# [GOAL OF THE EXERCISE]
From the first line to the last, copy the material word for word; pictures stay out.

**** THE RECORDS ****

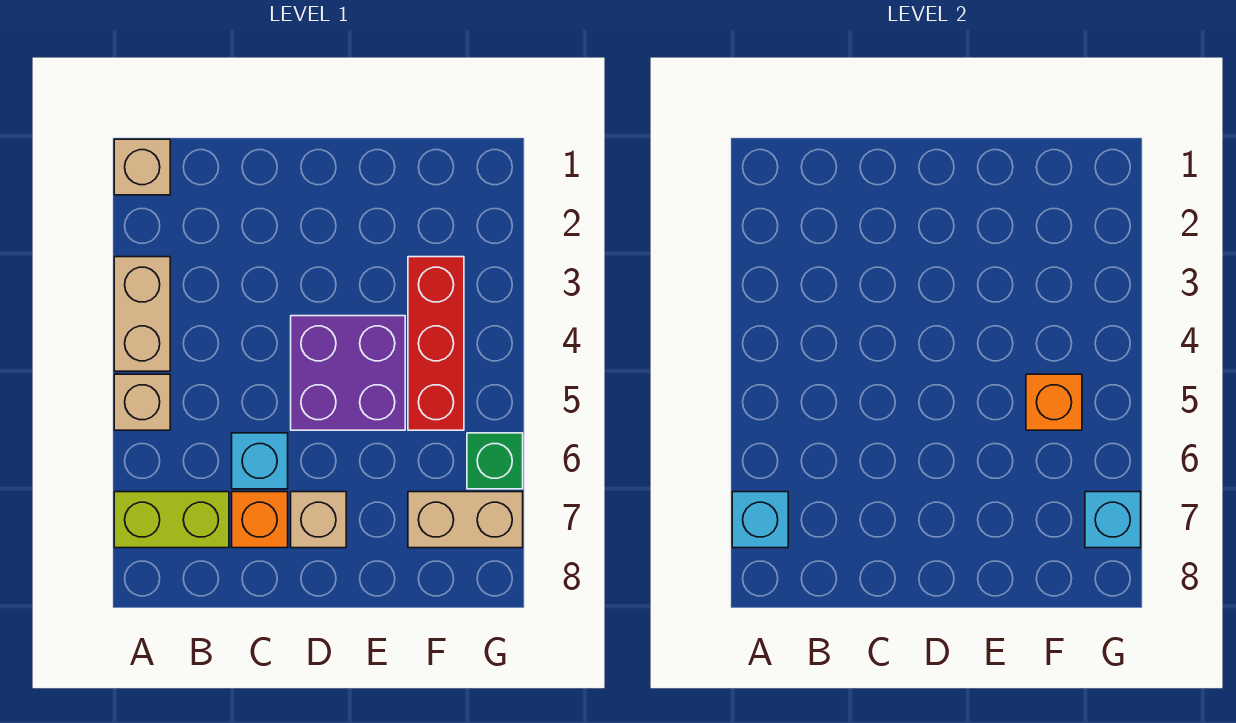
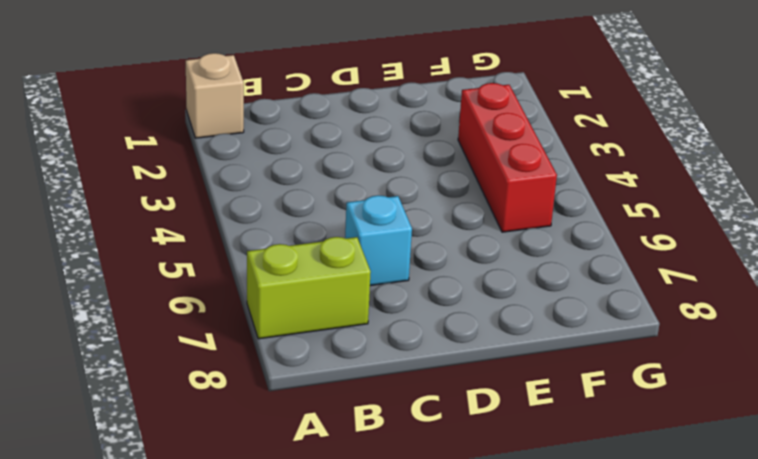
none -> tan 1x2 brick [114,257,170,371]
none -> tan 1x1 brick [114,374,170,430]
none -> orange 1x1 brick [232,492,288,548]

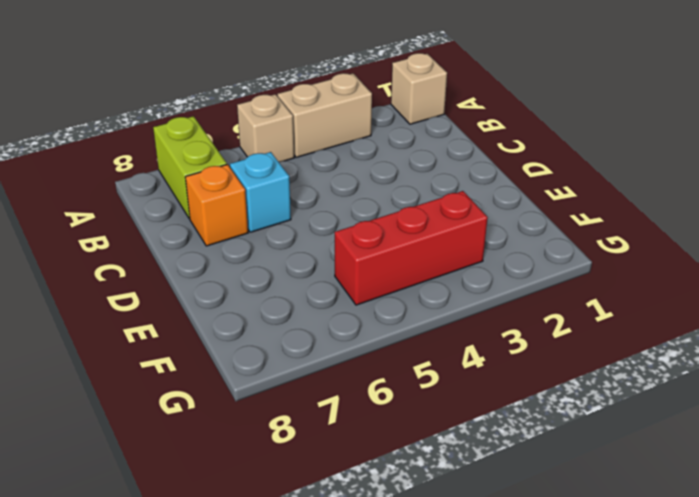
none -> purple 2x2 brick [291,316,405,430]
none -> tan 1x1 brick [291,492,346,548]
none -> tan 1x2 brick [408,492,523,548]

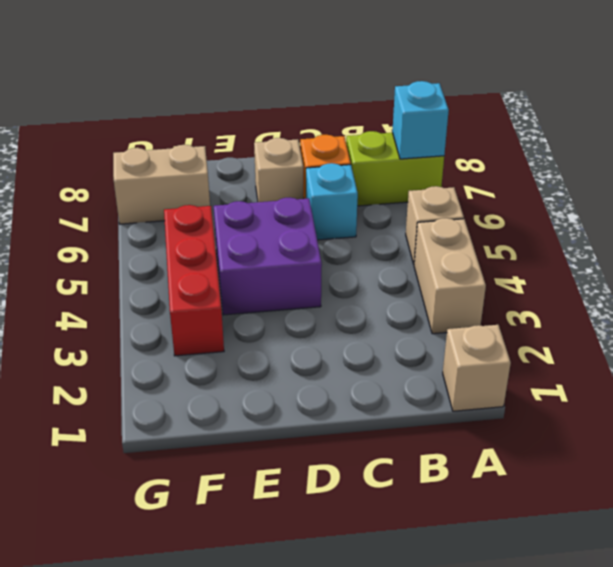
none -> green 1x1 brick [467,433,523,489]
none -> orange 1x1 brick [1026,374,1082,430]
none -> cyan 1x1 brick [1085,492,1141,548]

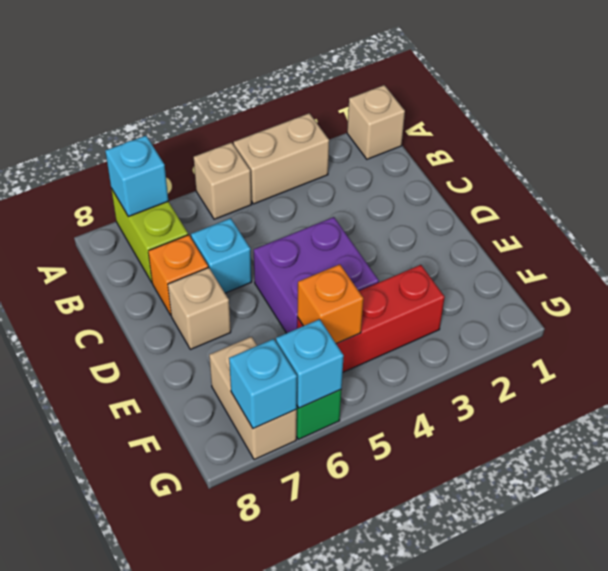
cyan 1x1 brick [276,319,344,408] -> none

****

# [RESPONSE BOX]
none -> tan 1x2 brick [114,257,170,371]
none -> tan 1x1 brick [114,374,170,430]
none -> orange 1x1 brick [232,492,288,548]

none -> purple 2x2 brick [291,316,405,430]
none -> tan 1x1 brick [291,492,346,548]
none -> tan 1x2 brick [408,492,523,548]

none -> green 1x1 brick [467,433,523,489]
none -> orange 1x1 brick [1026,374,1082,430]
none -> cyan 1x1 brick [1085,492,1141,548]

cyan 1x1 brick [276,319,344,408] -> none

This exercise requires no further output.